Input data Block Start
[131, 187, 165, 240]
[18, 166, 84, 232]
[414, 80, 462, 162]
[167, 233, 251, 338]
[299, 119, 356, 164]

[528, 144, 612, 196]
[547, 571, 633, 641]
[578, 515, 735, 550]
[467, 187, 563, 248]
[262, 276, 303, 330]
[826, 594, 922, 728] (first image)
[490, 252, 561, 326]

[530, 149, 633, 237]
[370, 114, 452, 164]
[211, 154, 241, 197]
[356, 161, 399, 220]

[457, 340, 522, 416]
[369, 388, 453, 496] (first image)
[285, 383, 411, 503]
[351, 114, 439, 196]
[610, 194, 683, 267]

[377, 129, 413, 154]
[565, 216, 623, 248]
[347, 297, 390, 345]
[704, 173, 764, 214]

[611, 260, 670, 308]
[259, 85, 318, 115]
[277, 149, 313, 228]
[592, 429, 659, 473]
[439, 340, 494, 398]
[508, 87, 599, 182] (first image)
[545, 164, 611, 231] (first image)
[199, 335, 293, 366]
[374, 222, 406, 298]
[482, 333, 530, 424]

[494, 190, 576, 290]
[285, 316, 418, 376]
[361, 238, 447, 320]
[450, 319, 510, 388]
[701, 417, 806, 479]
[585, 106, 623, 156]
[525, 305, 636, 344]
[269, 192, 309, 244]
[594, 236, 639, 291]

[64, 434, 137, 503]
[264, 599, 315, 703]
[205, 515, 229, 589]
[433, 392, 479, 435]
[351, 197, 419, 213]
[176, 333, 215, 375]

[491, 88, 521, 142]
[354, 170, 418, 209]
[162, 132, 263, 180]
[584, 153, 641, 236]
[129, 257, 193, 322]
Input data Block End
Reproduce verbatim the range of lines that opens the records and closes with the line containing "[457, 340, 522, 416]". Omit everything after it.

[131, 187, 165, 240]
[18, 166, 84, 232]
[414, 80, 462, 162]
[167, 233, 251, 338]
[299, 119, 356, 164]

[528, 144, 612, 196]
[547, 571, 633, 641]
[578, 515, 735, 550]
[467, 187, 563, 248]
[262, 276, 303, 330]
[826, 594, 922, 728] (first image)
[490, 252, 561, 326]

[530, 149, 633, 237]
[370, 114, 452, 164]
[211, 154, 241, 197]
[356, 161, 399, 220]

[457, 340, 522, 416]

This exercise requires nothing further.